**EXERCISE OBJECTIVE:** Would you transcribe each entry precisely as it stands, setting aside any images?

**INPUT FOR THIS TASK:**
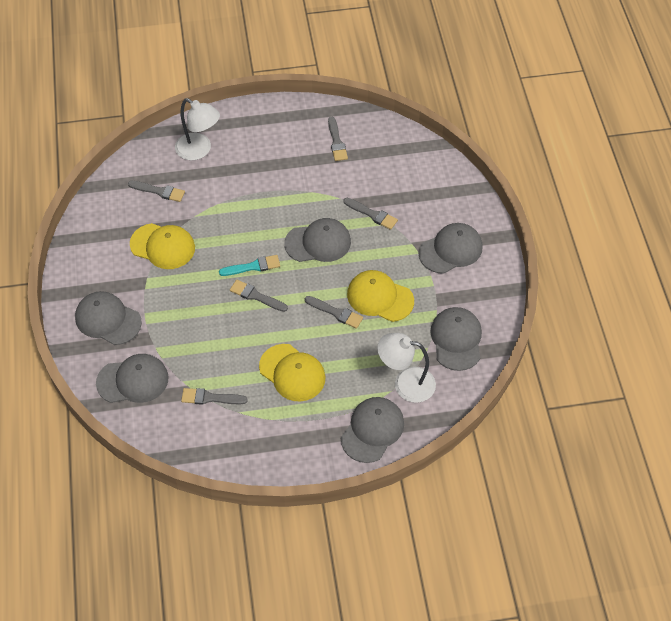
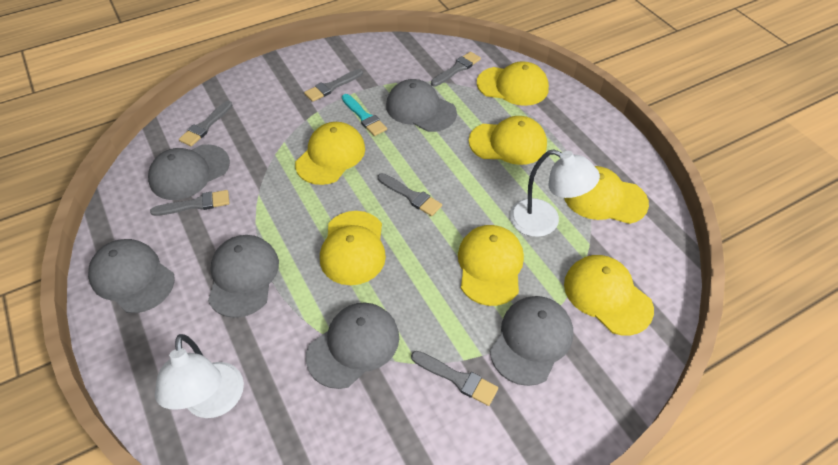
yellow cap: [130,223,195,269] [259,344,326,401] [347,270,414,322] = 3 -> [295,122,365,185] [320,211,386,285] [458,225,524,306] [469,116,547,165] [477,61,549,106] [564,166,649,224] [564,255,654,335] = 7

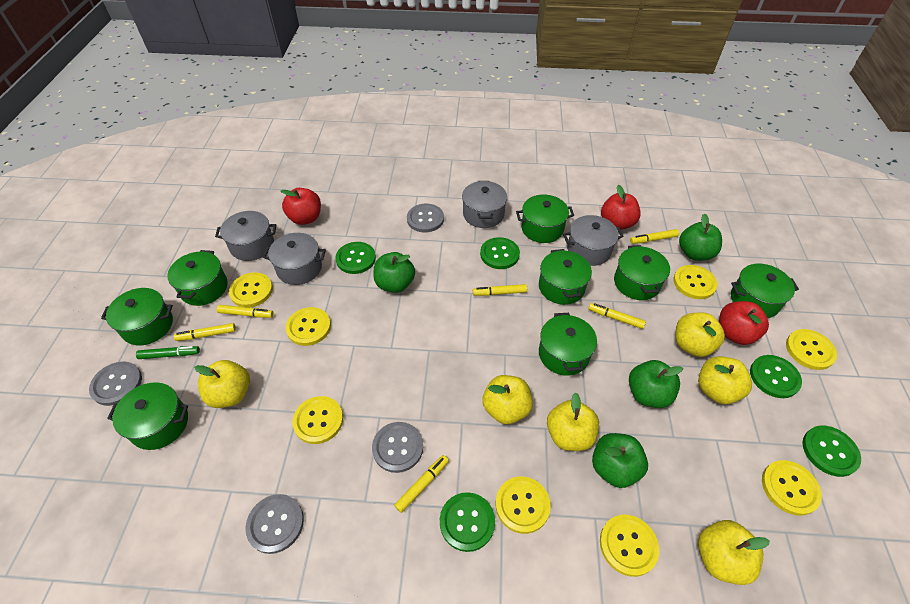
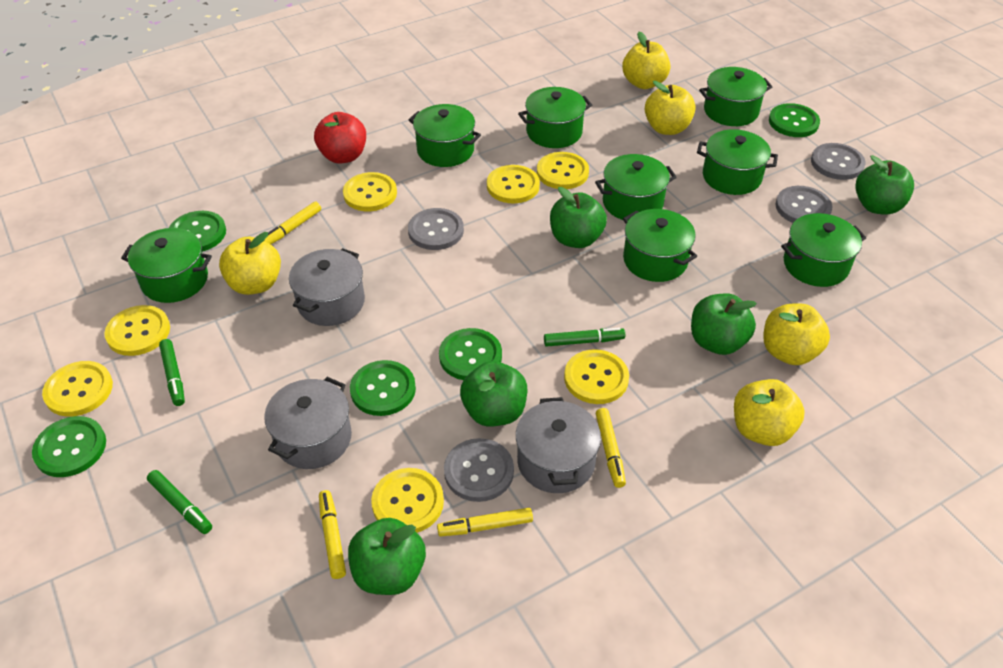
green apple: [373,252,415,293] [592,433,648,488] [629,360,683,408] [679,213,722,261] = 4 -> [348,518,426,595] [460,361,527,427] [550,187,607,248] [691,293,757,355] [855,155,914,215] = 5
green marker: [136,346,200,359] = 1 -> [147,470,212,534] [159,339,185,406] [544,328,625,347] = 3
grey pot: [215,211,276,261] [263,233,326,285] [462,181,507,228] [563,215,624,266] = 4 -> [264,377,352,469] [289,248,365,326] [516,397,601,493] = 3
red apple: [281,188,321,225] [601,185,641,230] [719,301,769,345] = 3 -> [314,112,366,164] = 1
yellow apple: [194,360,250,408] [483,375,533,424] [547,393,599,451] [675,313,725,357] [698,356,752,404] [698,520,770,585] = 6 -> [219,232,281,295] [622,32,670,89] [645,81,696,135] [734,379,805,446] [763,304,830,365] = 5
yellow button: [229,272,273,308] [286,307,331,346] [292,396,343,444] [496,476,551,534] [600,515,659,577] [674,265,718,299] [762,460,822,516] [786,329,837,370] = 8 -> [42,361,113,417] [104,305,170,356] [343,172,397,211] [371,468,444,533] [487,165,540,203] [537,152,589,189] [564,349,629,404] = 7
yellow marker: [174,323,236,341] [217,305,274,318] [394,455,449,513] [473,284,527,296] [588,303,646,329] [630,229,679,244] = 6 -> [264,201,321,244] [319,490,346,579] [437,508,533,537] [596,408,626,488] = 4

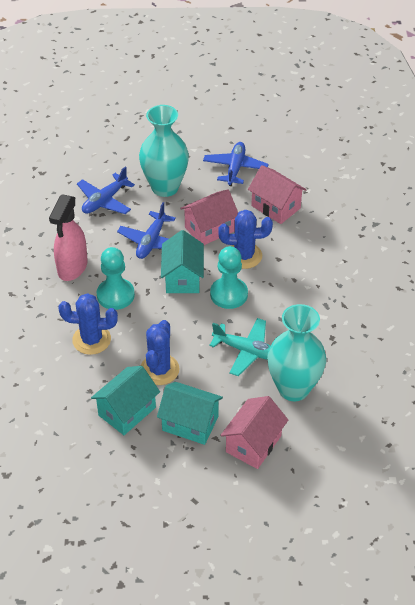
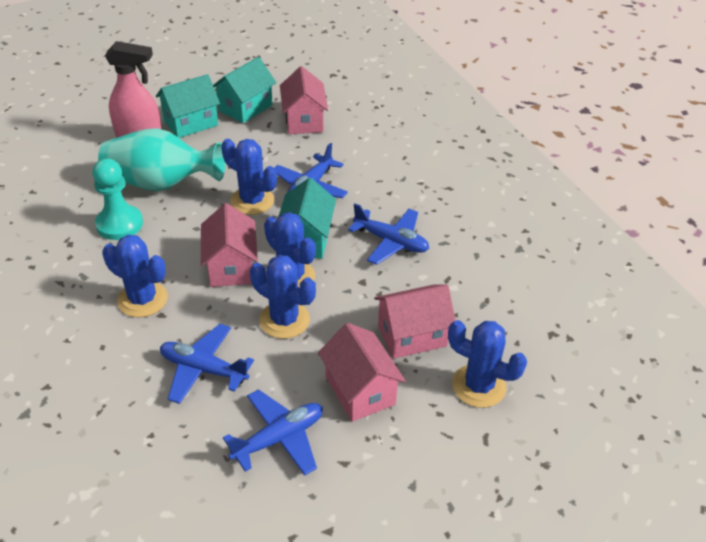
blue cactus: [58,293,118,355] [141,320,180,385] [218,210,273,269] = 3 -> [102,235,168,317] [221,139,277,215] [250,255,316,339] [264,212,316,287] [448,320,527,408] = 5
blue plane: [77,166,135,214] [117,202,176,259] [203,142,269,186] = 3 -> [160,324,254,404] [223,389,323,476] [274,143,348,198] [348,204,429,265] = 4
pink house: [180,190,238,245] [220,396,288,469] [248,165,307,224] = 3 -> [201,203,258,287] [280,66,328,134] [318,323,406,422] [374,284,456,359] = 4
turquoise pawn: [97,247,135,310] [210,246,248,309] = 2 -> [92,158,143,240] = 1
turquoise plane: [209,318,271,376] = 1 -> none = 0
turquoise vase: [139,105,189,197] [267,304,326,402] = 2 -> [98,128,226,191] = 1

**RESULT:**
yellow cap: [130,223,195,269] [259,344,326,401] [347,270,414,322] = 3 -> [295,122,365,185] [320,211,386,285] [458,225,524,306] [469,116,547,165] [477,61,549,106] [564,166,649,224] [564,255,654,335] = 7

green apple: [373,252,415,293] [592,433,648,488] [629,360,683,408] [679,213,722,261] = 4 -> [348,518,426,595] [460,361,527,427] [550,187,607,248] [691,293,757,355] [855,155,914,215] = 5
green marker: [136,346,200,359] = 1 -> [147,470,212,534] [159,339,185,406] [544,328,625,347] = 3
grey pot: [215,211,276,261] [263,233,326,285] [462,181,507,228] [563,215,624,266] = 4 -> [264,377,352,469] [289,248,365,326] [516,397,601,493] = 3
red apple: [281,188,321,225] [601,185,641,230] [719,301,769,345] = 3 -> [314,112,366,164] = 1
yellow apple: [194,360,250,408] [483,375,533,424] [547,393,599,451] [675,313,725,357] [698,356,752,404] [698,520,770,585] = 6 -> [219,232,281,295] [622,32,670,89] [645,81,696,135] [734,379,805,446] [763,304,830,365] = 5
yellow button: [229,272,273,308] [286,307,331,346] [292,396,343,444] [496,476,551,534] [600,515,659,577] [674,265,718,299] [762,460,822,516] [786,329,837,370] = 8 -> [42,361,113,417] [104,305,170,356] [343,172,397,211] [371,468,444,533] [487,165,540,203] [537,152,589,189] [564,349,629,404] = 7
yellow marker: [174,323,236,341] [217,305,274,318] [394,455,449,513] [473,284,527,296] [588,303,646,329] [630,229,679,244] = 6 -> [264,201,321,244] [319,490,346,579] [437,508,533,537] [596,408,626,488] = 4

blue cactus: [58,293,118,355] [141,320,180,385] [218,210,273,269] = 3 -> [102,235,168,317] [221,139,277,215] [250,255,316,339] [264,212,316,287] [448,320,527,408] = 5
blue plane: [77,166,135,214] [117,202,176,259] [203,142,269,186] = 3 -> [160,324,254,404] [223,389,323,476] [274,143,348,198] [348,204,429,265] = 4
pink house: [180,190,238,245] [220,396,288,469] [248,165,307,224] = 3 -> [201,203,258,287] [280,66,328,134] [318,323,406,422] [374,284,456,359] = 4
turquoise pawn: [97,247,135,310] [210,246,248,309] = 2 -> [92,158,143,240] = 1
turquoise plane: [209,318,271,376] = 1 -> none = 0
turquoise vase: [139,105,189,197] [267,304,326,402] = 2 -> [98,128,226,191] = 1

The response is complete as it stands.